Look through the records below for the line holding "D209: none -> LED red (A IC205/VREF, K VIN)". Write it out exactly, with each following line through the line holding "J201 pin 2: W16 -> 0V".
*** Opening of PROVIDED RECORDS ***
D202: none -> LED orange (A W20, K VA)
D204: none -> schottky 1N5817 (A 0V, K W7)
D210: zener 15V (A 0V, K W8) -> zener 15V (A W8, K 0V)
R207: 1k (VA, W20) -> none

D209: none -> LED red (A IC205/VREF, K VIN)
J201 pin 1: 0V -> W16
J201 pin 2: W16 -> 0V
*** Close of PROVIDED RECORDS ***
*** Opening of PROVIDED RECORDS ***
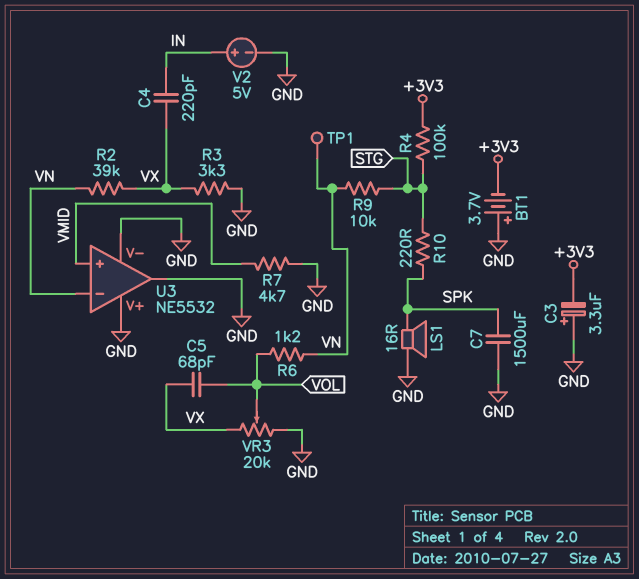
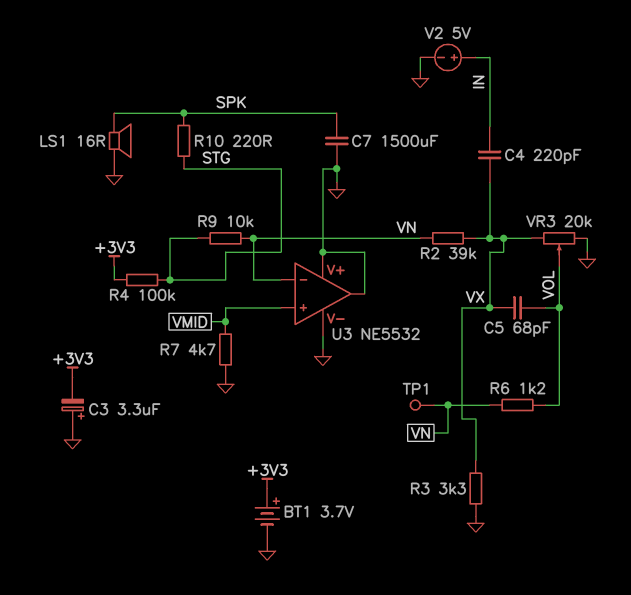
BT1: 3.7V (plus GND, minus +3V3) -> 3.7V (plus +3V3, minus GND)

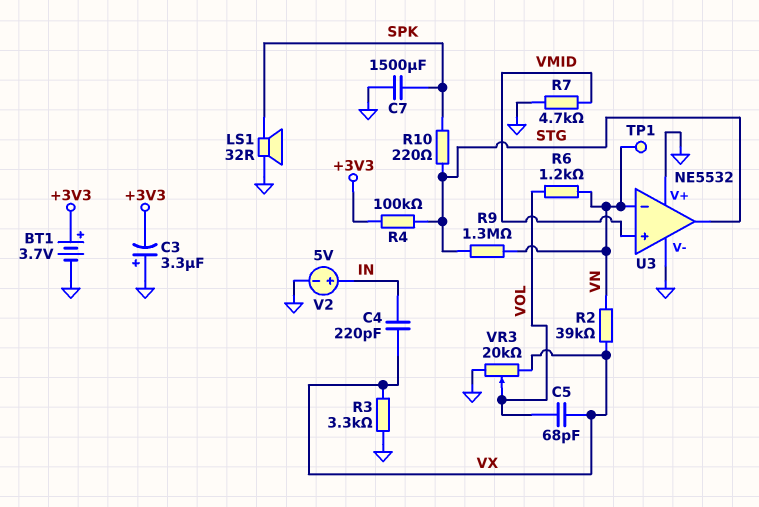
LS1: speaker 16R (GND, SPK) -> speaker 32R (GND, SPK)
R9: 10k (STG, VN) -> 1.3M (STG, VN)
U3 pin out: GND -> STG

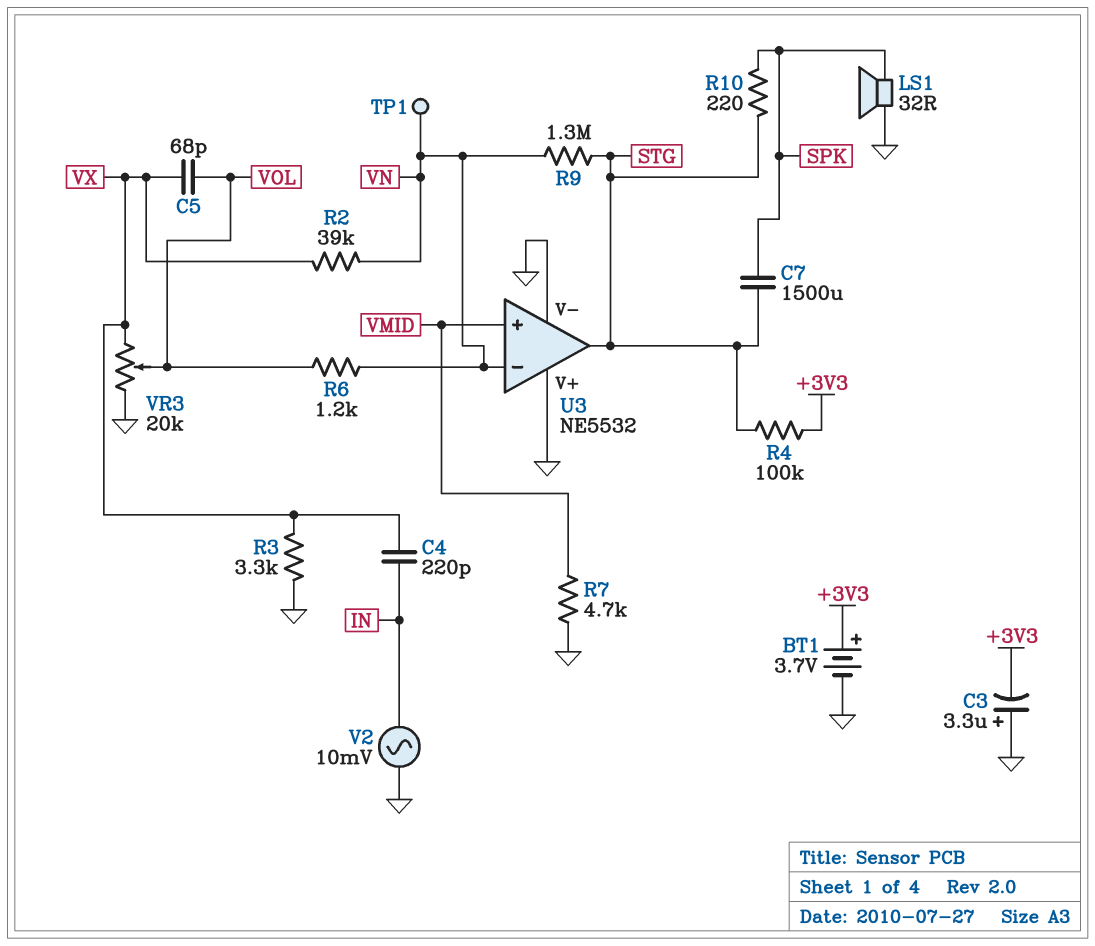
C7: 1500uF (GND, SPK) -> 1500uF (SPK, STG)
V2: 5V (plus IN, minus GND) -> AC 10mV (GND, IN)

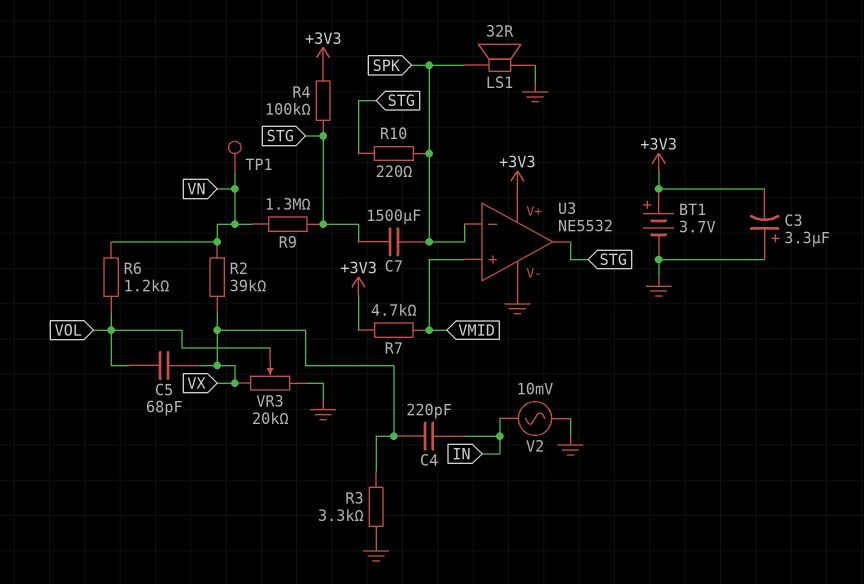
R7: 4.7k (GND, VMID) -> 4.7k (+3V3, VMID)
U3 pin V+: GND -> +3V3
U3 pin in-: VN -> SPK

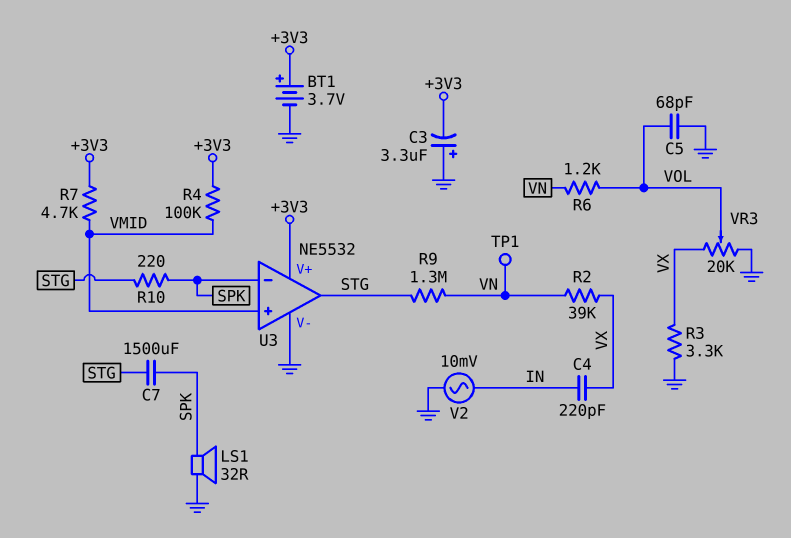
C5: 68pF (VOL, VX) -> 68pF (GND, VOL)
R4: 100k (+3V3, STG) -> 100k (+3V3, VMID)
*** Close of PROVIDED RECORDS ***
> _WRITTEN SOLUTION_
D209: none -> LED red (A IC205/VREF, K VIN)
J201 pin 1: 0V -> W16
J201 pin 2: W16 -> 0V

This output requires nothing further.